> [TASK STATEMENT]: Please retype the rows word for word, starting at the first line and stopping after the line that contains "What do you see at coordinates (28, 247)".

> [RECORDS FOR THIS TASK]:
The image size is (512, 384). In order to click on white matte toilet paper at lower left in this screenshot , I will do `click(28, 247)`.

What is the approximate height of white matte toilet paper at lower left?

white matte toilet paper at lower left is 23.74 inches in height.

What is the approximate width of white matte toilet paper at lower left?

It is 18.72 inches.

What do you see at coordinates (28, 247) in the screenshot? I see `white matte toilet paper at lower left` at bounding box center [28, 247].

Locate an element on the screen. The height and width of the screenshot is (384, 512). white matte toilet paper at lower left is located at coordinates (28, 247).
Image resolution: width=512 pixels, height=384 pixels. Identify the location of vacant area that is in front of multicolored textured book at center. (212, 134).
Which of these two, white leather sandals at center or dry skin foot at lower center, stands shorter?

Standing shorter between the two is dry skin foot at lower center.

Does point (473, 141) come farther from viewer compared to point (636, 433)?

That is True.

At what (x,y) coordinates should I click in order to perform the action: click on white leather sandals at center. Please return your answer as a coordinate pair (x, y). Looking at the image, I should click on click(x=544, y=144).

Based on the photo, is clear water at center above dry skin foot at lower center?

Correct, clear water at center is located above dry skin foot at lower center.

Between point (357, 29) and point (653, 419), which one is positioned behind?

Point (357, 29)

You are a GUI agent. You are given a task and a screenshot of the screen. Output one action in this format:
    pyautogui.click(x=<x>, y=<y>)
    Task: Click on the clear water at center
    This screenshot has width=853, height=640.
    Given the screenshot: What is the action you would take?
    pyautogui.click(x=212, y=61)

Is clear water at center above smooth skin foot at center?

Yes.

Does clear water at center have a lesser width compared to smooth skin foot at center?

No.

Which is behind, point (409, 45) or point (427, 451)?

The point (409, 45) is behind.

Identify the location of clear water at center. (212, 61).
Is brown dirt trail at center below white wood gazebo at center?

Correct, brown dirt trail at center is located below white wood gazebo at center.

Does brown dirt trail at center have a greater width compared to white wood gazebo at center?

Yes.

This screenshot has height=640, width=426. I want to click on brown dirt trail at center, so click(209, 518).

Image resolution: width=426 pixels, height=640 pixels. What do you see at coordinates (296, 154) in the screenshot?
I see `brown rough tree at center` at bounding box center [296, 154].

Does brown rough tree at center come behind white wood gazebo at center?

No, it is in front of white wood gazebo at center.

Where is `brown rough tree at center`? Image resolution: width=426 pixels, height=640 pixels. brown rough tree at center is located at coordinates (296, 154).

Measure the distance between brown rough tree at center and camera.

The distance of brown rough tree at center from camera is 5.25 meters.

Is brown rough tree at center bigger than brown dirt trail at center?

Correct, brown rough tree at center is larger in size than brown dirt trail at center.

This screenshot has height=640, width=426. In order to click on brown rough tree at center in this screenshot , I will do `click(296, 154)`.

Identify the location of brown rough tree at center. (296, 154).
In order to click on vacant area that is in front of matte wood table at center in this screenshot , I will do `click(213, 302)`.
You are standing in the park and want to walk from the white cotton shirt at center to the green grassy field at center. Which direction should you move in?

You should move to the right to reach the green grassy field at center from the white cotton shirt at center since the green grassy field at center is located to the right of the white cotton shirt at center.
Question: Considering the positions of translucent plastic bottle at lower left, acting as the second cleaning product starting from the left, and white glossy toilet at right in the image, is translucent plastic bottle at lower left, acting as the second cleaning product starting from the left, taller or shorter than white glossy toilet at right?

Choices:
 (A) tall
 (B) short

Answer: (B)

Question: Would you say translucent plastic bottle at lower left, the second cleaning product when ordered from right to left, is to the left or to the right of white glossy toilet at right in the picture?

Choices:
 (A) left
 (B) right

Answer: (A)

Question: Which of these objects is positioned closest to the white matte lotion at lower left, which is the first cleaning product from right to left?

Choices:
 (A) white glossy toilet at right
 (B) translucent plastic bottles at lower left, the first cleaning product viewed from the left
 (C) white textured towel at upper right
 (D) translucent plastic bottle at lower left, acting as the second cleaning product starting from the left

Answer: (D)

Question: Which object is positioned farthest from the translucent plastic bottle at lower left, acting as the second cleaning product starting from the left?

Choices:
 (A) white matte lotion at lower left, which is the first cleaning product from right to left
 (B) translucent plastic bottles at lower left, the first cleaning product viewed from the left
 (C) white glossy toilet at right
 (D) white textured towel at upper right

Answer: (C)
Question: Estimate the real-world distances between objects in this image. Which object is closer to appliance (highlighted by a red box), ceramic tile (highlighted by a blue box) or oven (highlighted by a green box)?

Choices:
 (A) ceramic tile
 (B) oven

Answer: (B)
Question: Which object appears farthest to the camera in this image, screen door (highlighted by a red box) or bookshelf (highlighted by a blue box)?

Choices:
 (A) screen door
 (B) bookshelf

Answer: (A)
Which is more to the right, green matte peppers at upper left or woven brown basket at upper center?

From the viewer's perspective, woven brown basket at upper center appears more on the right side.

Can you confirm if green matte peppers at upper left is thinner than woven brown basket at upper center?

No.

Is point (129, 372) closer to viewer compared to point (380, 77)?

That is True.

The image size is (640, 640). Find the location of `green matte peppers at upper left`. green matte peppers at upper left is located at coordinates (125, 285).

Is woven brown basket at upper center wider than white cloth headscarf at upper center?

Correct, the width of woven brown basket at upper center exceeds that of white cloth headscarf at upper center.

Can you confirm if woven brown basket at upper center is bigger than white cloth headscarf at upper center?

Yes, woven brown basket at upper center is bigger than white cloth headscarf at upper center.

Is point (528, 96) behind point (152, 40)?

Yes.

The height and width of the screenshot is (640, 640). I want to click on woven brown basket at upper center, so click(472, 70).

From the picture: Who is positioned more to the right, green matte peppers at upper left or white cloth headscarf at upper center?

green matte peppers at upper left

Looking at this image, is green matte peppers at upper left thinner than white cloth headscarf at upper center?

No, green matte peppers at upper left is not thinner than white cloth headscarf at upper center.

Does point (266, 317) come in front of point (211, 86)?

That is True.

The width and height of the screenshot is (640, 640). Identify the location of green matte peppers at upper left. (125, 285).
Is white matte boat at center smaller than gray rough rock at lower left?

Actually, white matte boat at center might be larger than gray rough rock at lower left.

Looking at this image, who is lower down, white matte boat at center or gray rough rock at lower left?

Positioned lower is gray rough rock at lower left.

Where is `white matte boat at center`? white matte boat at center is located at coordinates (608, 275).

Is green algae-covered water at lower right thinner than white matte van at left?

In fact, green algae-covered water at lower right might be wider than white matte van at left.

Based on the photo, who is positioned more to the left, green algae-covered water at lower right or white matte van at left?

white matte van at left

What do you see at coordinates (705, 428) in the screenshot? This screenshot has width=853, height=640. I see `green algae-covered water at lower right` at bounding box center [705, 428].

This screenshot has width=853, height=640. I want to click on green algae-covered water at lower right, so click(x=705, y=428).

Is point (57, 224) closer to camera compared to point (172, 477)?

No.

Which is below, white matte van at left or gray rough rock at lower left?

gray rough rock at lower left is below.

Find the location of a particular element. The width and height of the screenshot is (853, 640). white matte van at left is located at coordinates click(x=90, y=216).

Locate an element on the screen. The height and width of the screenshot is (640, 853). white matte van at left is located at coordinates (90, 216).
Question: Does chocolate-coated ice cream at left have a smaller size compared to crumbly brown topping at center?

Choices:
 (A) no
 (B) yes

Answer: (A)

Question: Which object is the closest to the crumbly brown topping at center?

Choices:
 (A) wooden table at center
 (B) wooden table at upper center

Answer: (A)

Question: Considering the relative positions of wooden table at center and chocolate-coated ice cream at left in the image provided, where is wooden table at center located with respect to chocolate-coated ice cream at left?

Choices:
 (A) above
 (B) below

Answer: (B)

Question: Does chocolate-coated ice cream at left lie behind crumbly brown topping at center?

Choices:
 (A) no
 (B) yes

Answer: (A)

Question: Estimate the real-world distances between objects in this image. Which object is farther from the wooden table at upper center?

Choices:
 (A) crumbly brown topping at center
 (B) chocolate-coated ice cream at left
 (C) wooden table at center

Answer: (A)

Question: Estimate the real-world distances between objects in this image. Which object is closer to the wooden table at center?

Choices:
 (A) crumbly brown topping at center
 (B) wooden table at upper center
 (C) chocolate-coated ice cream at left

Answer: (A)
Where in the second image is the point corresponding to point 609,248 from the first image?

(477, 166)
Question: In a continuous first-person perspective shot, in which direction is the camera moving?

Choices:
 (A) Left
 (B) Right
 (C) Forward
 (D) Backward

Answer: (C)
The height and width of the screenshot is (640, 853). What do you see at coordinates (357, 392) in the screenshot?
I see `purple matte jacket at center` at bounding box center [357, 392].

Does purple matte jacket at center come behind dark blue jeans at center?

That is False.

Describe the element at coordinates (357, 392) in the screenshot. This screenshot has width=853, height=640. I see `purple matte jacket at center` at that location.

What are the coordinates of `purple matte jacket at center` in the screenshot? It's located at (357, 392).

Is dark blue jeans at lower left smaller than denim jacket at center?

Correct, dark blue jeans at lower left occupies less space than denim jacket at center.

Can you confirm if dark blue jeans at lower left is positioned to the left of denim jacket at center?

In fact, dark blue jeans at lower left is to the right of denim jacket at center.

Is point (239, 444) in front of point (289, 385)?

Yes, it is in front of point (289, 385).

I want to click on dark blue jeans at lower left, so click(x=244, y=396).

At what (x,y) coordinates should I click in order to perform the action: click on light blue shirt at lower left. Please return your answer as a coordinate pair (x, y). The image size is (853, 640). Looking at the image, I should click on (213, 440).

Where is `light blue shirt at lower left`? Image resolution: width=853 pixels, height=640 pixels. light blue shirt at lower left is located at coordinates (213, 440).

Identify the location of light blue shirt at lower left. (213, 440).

> [RESPONSE]:
The image size is (512, 384). In order to click on white matte toilet paper at lower left in this screenshot , I will do `click(28, 247)`.

What is the approximate height of white matte toilet paper at lower left?

white matte toilet paper at lower left is 23.74 inches in height.

What is the approximate width of white matte toilet paper at lower left?

It is 18.72 inches.

What do you see at coordinates (28, 247) in the screenshot? I see `white matte toilet paper at lower left` at bounding box center [28, 247].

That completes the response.